#### Exercise input

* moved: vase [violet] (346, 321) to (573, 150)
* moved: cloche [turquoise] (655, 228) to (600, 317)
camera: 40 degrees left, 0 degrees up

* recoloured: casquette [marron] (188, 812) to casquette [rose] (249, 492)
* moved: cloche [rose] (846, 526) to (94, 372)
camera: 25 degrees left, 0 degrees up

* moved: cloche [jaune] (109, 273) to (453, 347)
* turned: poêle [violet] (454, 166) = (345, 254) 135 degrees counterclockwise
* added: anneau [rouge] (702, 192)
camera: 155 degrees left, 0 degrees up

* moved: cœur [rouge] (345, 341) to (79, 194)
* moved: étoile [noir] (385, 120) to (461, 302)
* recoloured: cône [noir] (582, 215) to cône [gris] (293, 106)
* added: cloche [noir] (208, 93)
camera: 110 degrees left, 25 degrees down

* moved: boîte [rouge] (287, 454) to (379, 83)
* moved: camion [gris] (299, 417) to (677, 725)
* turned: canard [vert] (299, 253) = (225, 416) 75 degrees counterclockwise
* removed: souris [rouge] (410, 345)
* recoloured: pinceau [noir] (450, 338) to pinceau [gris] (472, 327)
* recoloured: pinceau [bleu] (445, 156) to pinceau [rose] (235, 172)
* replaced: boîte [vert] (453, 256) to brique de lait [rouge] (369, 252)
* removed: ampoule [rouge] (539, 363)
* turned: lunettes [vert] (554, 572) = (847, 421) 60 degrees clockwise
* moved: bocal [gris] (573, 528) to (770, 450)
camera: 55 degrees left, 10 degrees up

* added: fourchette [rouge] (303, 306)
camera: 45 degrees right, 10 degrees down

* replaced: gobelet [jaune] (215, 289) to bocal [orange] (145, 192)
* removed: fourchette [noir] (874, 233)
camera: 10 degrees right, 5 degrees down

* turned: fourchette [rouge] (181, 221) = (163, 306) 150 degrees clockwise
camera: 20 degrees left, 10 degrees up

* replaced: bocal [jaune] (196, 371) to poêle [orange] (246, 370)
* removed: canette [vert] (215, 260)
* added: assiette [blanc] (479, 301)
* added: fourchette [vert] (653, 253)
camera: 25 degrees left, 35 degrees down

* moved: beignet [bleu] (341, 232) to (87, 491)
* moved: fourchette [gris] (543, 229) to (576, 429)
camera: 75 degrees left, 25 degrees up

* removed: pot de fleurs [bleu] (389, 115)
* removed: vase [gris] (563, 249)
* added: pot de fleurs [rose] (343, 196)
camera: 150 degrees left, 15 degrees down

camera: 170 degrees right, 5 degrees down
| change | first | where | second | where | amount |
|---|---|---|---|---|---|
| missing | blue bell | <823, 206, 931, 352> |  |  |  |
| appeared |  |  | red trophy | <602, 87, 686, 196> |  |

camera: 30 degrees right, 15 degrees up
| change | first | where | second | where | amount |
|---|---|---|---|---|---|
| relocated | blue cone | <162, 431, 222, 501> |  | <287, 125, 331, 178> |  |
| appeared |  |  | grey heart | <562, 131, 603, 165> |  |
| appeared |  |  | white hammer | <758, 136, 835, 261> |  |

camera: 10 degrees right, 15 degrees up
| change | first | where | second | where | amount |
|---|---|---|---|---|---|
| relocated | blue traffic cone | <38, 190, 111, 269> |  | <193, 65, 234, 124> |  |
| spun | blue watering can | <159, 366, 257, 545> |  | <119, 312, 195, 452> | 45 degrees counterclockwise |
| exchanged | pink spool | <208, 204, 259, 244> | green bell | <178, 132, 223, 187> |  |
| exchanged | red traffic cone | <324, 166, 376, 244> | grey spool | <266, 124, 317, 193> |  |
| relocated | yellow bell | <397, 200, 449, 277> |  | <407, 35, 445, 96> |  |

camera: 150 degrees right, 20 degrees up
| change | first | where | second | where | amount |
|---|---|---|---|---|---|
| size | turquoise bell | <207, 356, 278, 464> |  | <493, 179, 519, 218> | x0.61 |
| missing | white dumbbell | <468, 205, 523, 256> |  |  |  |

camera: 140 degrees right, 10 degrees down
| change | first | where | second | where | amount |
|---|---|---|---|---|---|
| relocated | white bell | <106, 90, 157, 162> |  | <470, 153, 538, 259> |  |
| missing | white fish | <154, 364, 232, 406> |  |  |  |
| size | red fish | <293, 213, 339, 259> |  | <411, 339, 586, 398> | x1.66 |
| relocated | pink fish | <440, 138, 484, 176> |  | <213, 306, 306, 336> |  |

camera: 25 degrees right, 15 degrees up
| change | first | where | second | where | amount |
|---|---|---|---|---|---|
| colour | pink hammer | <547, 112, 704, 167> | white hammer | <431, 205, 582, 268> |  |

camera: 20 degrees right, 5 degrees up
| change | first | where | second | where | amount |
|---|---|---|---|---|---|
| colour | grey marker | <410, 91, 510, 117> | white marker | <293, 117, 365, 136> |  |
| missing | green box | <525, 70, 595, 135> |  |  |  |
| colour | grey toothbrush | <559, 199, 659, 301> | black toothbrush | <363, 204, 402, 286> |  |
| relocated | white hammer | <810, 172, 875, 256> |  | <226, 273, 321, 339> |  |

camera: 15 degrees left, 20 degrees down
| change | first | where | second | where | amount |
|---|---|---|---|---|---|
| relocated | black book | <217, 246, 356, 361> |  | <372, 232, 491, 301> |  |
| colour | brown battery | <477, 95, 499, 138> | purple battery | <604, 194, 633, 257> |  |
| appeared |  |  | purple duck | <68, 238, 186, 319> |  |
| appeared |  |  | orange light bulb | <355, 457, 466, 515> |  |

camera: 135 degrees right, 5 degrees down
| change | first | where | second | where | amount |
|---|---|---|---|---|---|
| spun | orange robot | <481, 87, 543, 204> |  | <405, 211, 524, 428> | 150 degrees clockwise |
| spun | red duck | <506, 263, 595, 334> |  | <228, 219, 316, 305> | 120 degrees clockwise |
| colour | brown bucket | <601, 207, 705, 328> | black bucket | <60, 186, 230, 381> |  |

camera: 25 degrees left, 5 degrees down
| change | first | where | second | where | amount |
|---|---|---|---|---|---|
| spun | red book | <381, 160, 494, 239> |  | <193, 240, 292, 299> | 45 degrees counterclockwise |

########

» **Your objective**
Each line above must be retyped exactly in the response.

» **Response**
* moved: vase [violet] (346, 321) to (573, 150)
* moved: cloche [turquoise] (655, 228) to (600, 317)
camera: 40 degrees left, 0 degrees up

* recoloured: casquette [marron] (188, 812) to casquette [rose] (249, 492)
* moved: cloche [rose] (846, 526) to (94, 372)
camera: 25 degrees left, 0 degrees up

* moved: cloche [jaune] (109, 273) to (453, 347)
* turned: poêle [violet] (454, 166) = (345, 254) 135 degrees counterclockwise
* added: anneau [rouge] (702, 192)
camera: 155 degrees left, 0 degrees up

* moved: cœur [rouge] (345, 341) to (79, 194)
* moved: étoile [noir] (385, 120) to (461, 302)
* recoloured: cône [noir] (582, 215) to cône [gris] (293, 106)
* added: cloche [noir] (208, 93)
camera: 110 degrees left, 25 degrees down

* moved: boîte [rouge] (287, 454) to (379, 83)
* moved: camion [gris] (299, 417) to (677, 725)
* turned: canard [vert] (299, 253) = (225, 416) 75 degrees counterclockwise
* removed: souris [rouge] (410, 345)
* recoloured: pinceau [noir] (450, 338) to pinceau [gris] (472, 327)
* recoloured: pinceau [bleu] (445, 156) to pinceau [rose] (235, 172)
* replaced: boîte [vert] (453, 256) to brique de lait [rouge] (369, 252)
* removed: ampoule [rouge] (539, 363)
* turned: lunettes [vert] (554, 572) = (847, 421) 60 degrees clockwise
* moved: bocal [gris] (573, 528) to (770, 450)
camera: 55 degrees left, 10 degrees up

* added: fourchette [rouge] (303, 306)
camera: 45 degrees right, 10 degrees down

* replaced: gobelet [jaune] (215, 289) to bocal [orange] (145, 192)
* removed: fourchette [noir] (874, 233)
camera: 10 degrees right, 5 degrees down

* turned: fourchette [rouge] (181, 221) = (163, 306) 150 degrees clockwise
camera: 20 degrees left, 10 degrees up

* replaced: bocal [jaune] (196, 371) to poêle [orange] (246, 370)
* removed: canette [vert] (215, 260)
* added: assiette [blanc] (479, 301)
* added: fourchette [vert] (653, 253)
camera: 25 degrees left, 35 degrees down

* moved: beignet [bleu] (341, 232) to (87, 491)
* moved: fourchette [gris] (543, 229) to (576, 429)
camera: 75 degrees left, 25 degrees up

* removed: pot de fleurs [bleu] (389, 115)
* removed: vase [gris] (563, 249)
* added: pot de fleurs [rose] (343, 196)
camera: 150 degrees left, 15 degrees down

camera: 170 degrees right, 5 degrees down
| change | first | where | second | where | amount |
|---|---|---|---|---|---|
| missing | blue bell | <823, 206, 931, 352> |  |  |  |
| appeared |  |  | red trophy | <602, 87, 686, 196> |  |

camera: 30 degrees right, 15 degrees up
| change | first | where | second | where | amount |
|---|---|---|---|---|---|
| relocated | blue cone | <162, 431, 222, 501> |  | <287, 125, 331, 178> |  |
| appeared |  |  | grey heart | <562, 131, 603, 165> |  |
| appeared |  |  | white hammer | <758, 136, 835, 261> |  |

camera: 10 degrees right, 15 degrees up
| change | first | where | second | where | amount |
|---|---|---|---|---|---|
| relocated | blue traffic cone | <38, 190, 111, 269> |  | <193, 65, 234, 124> |  |
| spun | blue watering can | <159, 366, 257, 545> |  | <119, 312, 195, 452> | 45 degrees counterclockwise |
| exchanged | pink spool | <208, 204, 259, 244> | green bell | <178, 132, 223, 187> |  |
| exchanged | red traffic cone | <324, 166, 376, 244> | grey spool | <266, 124, 317, 193> |  |
| relocated | yellow bell | <397, 200, 449, 277> |  | <407, 35, 445, 96> |  |

camera: 150 degrees right, 20 degrees up
| change | first | where | second | where | amount |
|---|---|---|---|---|---|
| size | turquoise bell | <207, 356, 278, 464> |  | <493, 179, 519, 218> | x0.61 |
| missing | white dumbbell | <468, 205, 523, 256> |  |  |  |

camera: 140 degrees right, 10 degrees down
| change | first | where | second | where | amount |
|---|---|---|---|---|---|
| relocated | white bell | <106, 90, 157, 162> |  | <470, 153, 538, 259> |  |
| missing | white fish | <154, 364, 232, 406> |  |  |  |
| size | red fish | <293, 213, 339, 259> |  | <411, 339, 586, 398> | x1.66 |
| relocated | pink fish | <440, 138, 484, 176> |  | <213, 306, 306, 336> |  |

camera: 25 degrees right, 15 degrees up
| change | first | where | second | where | amount |
|---|---|---|---|---|---|
| colour | pink hammer | <547, 112, 704, 167> | white hammer | <431, 205, 582, 268> |  |

camera: 20 degrees right, 5 degrees up
| change | first | where | second | where | amount |
|---|---|---|---|---|---|
| colour | grey marker | <410, 91, 510, 117> | white marker | <293, 117, 365, 136> |  |
| missing | green box | <525, 70, 595, 135> |  |  |  |
| colour | grey toothbrush | <559, 199, 659, 301> | black toothbrush | <363, 204, 402, 286> |  |
| relocated | white hammer | <810, 172, 875, 256> |  | <226, 273, 321, 339> |  |

camera: 15 degrees left, 20 degrees down
| change | first | where | second | where | amount |
|---|---|---|---|---|---|
| relocated | black book | <217, 246, 356, 361> |  | <372, 232, 491, 301> |  |
| colour | brown battery | <477, 95, 499, 138> | purple battery | <604, 194, 633, 257> |  |
| appeared |  |  | purple duck | <68, 238, 186, 319> |  |
| appeared |  |  | orange light bulb | <355, 457, 466, 515> |  |

camera: 135 degrees right, 5 degrees down
| change | first | where | second | where | amount |
|---|---|---|---|---|---|
| spun | orange robot | <481, 87, 543, 204> |  | <405, 211, 524, 428> | 150 degrees clockwise |
| spun | red duck | <506, 263, 595, 334> |  | <228, 219, 316, 305> | 120 degrees clockwise |
| colour | brown bucket | <601, 207, 705, 328> | black bucket | <60, 186, 230, 381> |  |

camera: 25 degrees left, 5 degrees down
| change | first | where | second | where | amount |
|---|---|---|---|---|---|
| spun | red book | <381, 160, 494, 239> |  | <193, 240, 292, 299> | 45 degrees counterclockwise |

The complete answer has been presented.